Required action =>
Begin at the line containing "D1: schottky SS34 (A T5, K G6) -> none" in the entries below and end at the line containing "U5: NOT 74HC14"; transcribe that range exactly and nothing outside it.

Input material =>
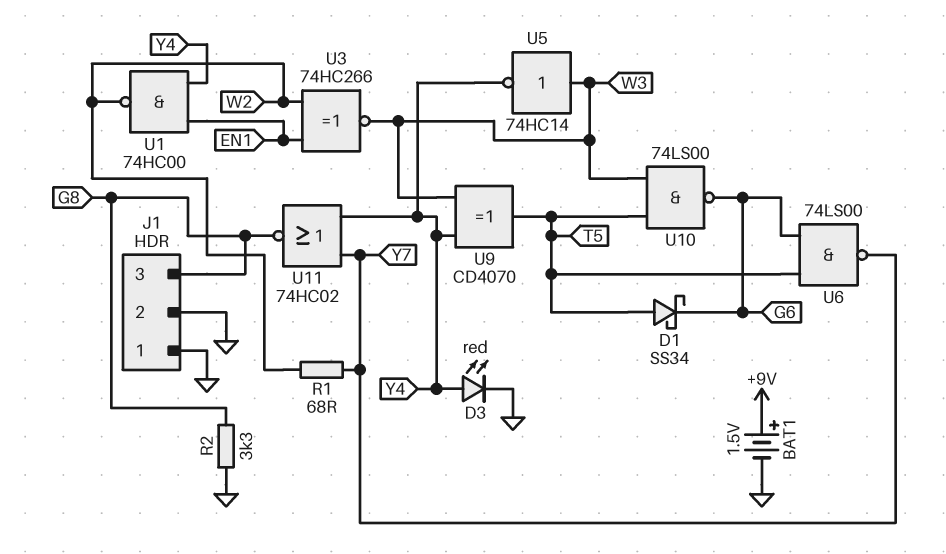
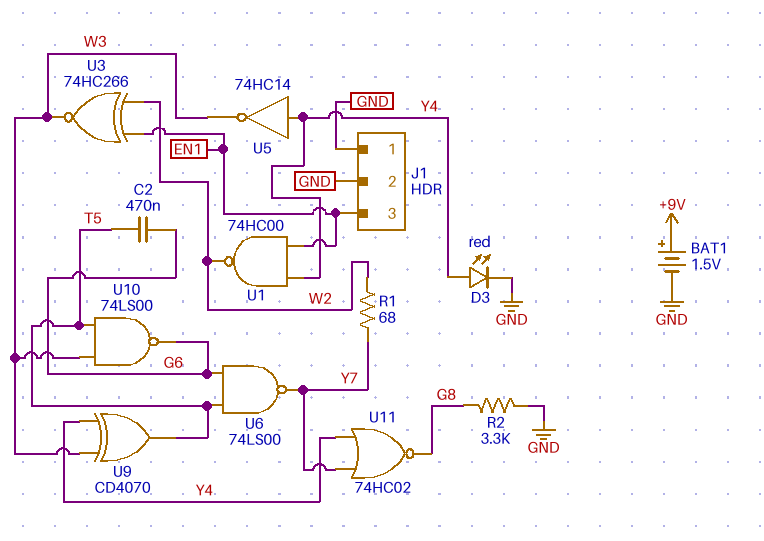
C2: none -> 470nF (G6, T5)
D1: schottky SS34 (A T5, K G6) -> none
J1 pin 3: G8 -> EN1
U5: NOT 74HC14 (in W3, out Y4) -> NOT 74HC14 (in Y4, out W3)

...

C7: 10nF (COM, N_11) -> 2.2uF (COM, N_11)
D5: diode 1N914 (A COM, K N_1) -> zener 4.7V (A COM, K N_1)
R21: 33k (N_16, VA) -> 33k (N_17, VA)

Answer =>
D1: schottky SS34 (A T5, K G6) -> none
J1 pin 3: G8 -> EN1
U5: NOT 74HC14 (in W3, out Y4) -> NOT 74HC14 (in Y4, out W3)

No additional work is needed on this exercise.